** Opening Collected data block **

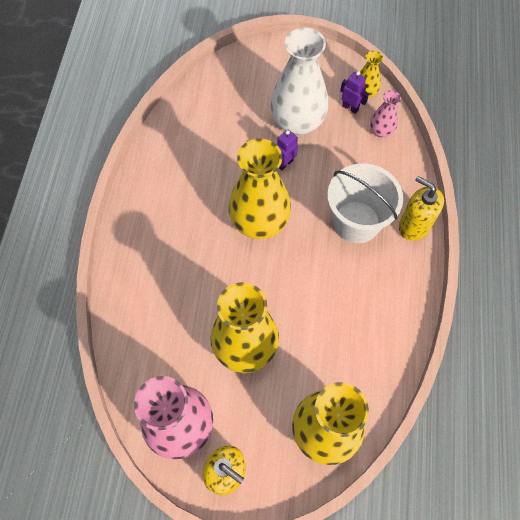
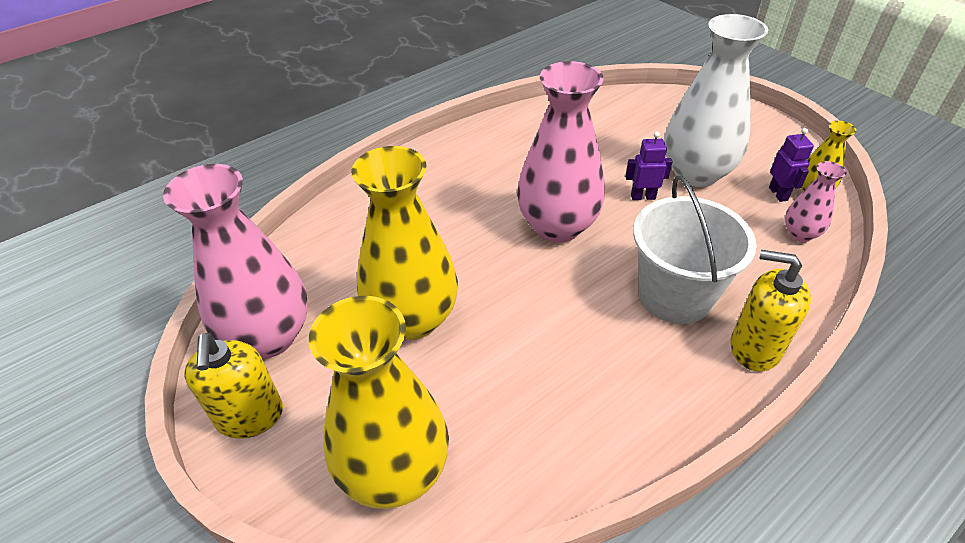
camera: 45 degrees right, 20 degrees down
(259, 222) = (557, 226): yellow vase -> pink vase
(414, 226) = (754, 348): yellow soap dispenser -> yellow soap dispenser turned 60 degrees counterclockwise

** Closing Collected data block **

- _Exercise description_
Print the material verbatim; drop the pictures.

- _The completed task_
camera: 45 degrees right, 20 degrees down
(259, 222) = (557, 226): yellow vase -> pink vase
(414, 226) = (754, 348): yellow soap dispenser -> yellow soap dispenser turned 60 degrees counterclockwise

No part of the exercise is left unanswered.